Provided data:
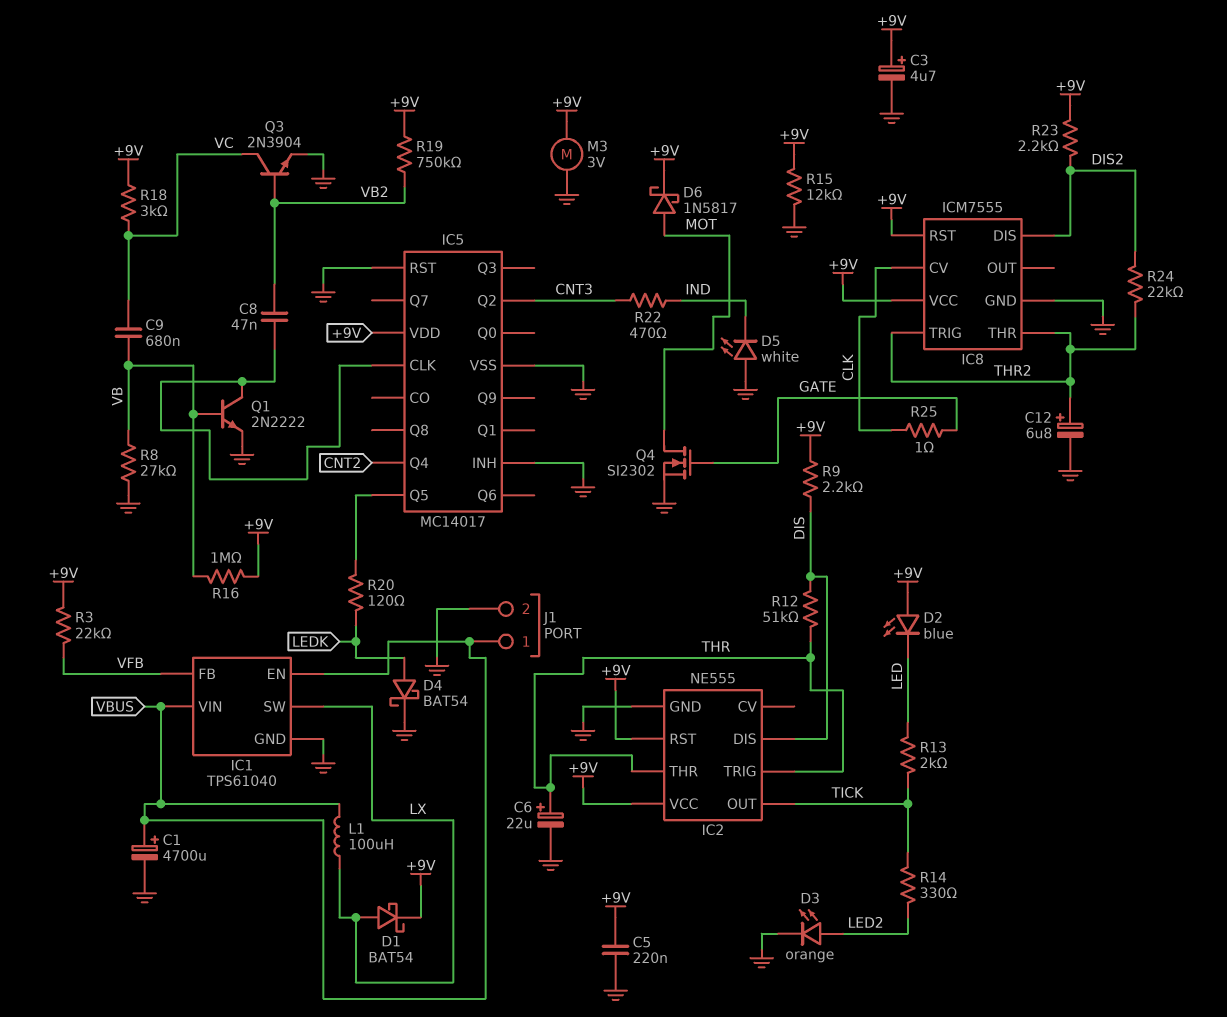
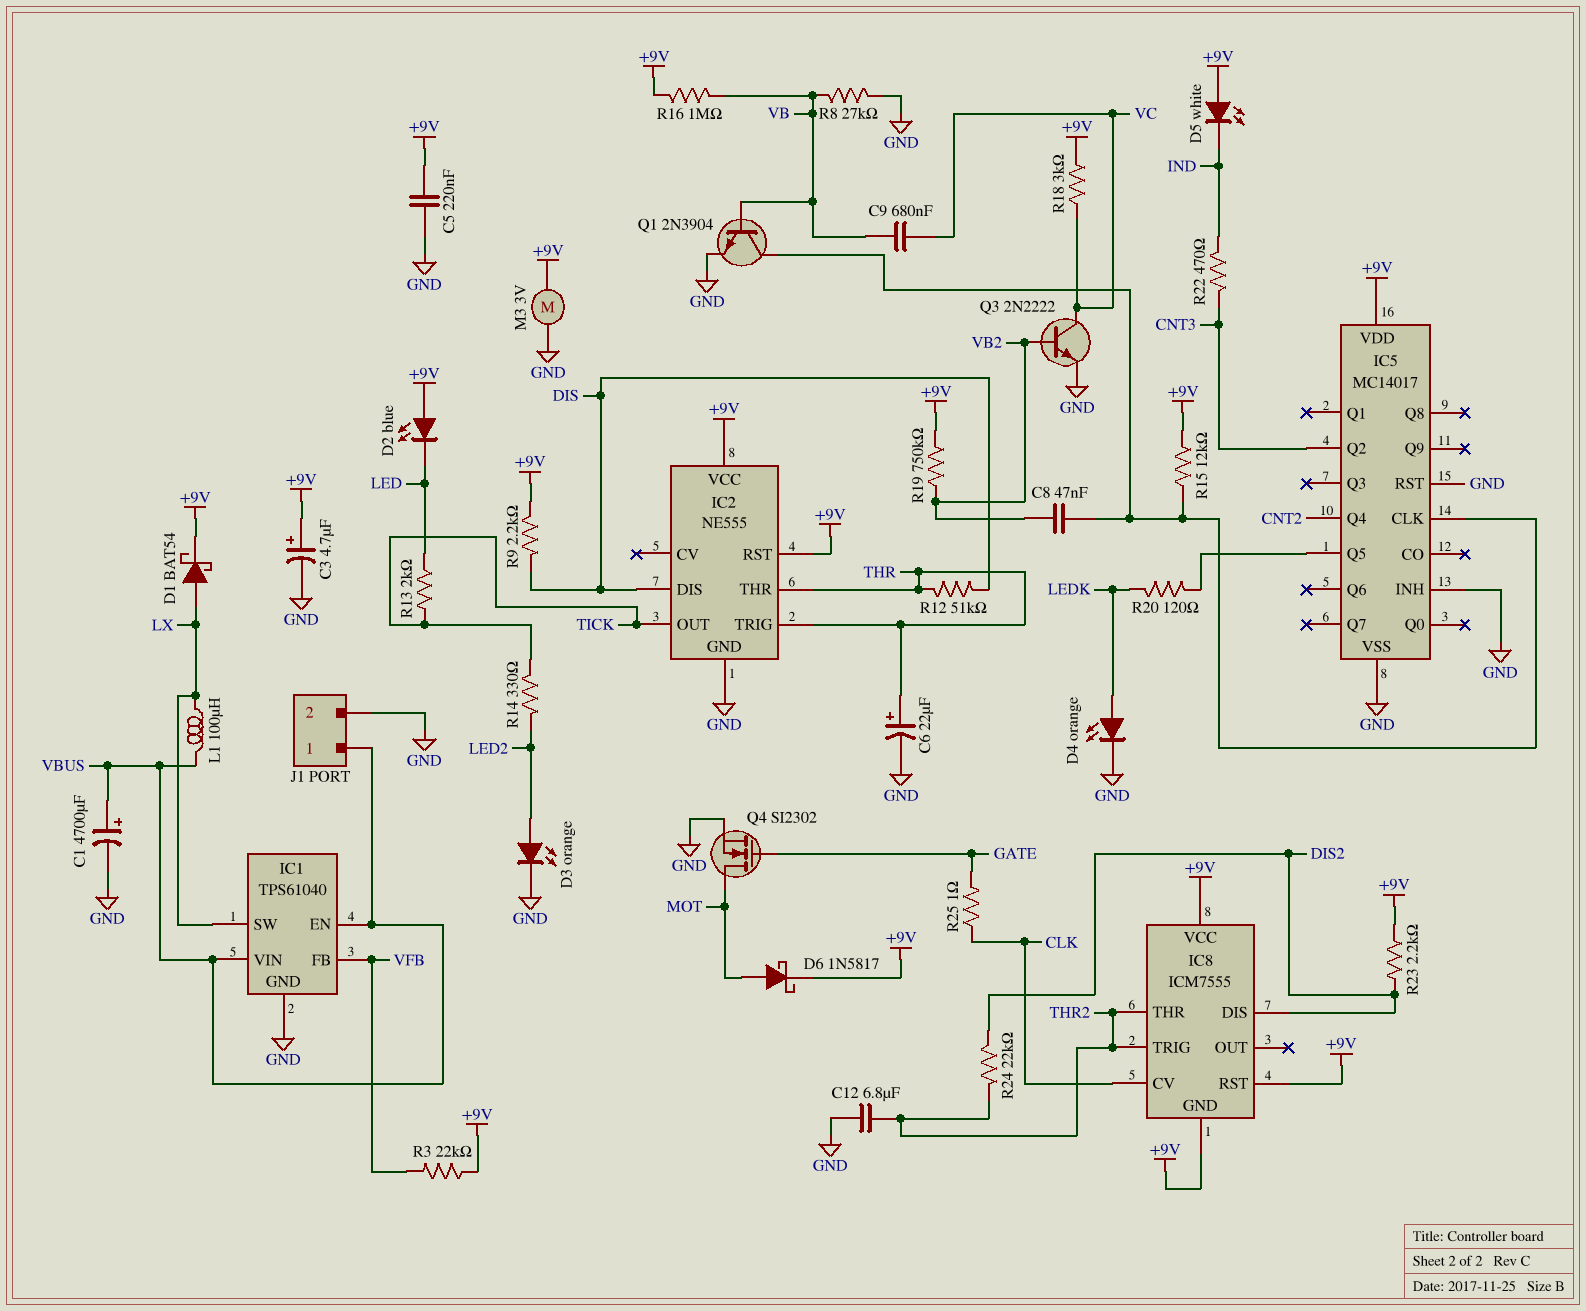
C12: 6.8uF (plus THR2, minus GND) -> 6.8uF (GND, THR2)
D4: schottky BAT54 (A LEDK, K GND) -> LED orange (A LEDK, K GND)
D5: LED white (A GND, K IND) -> LED white (A +9V, K IND)
IC8 pin GND: GND -> +9V
Q1: NPN 2N2222 (B VB, C IC5/CLK, E GND) -> NPN 2N3904 (B VB, C IC5/CLK, E GND)
Q3: NPN 2N3904 (B VB2, C VC, E GND) -> NPN 2N2222 (B VB2, C VC, E GND)
R15: 12k (+9V, GND) -> 12k (+9V, IC5/CLK)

What to do:
Without the pictures, copy all of the entries exactly as they appear.

Response to the task:
C12: 6.8uF (plus THR2, minus GND) -> 6.8uF (GND, THR2)
D4: schottky BAT54 (A LEDK, K GND) -> LED orange (A LEDK, K GND)
D5: LED white (A GND, K IND) -> LED white (A +9V, K IND)
IC8 pin GND: GND -> +9V
Q1: NPN 2N2222 (B VB, C IC5/CLK, E GND) -> NPN 2N3904 (B VB, C IC5/CLK, E GND)
Q3: NPN 2N3904 (B VB2, C VC, E GND) -> NPN 2N2222 (B VB2, C VC, E GND)
R15: 12k (+9V, GND) -> 12k (+9V, IC5/CLK)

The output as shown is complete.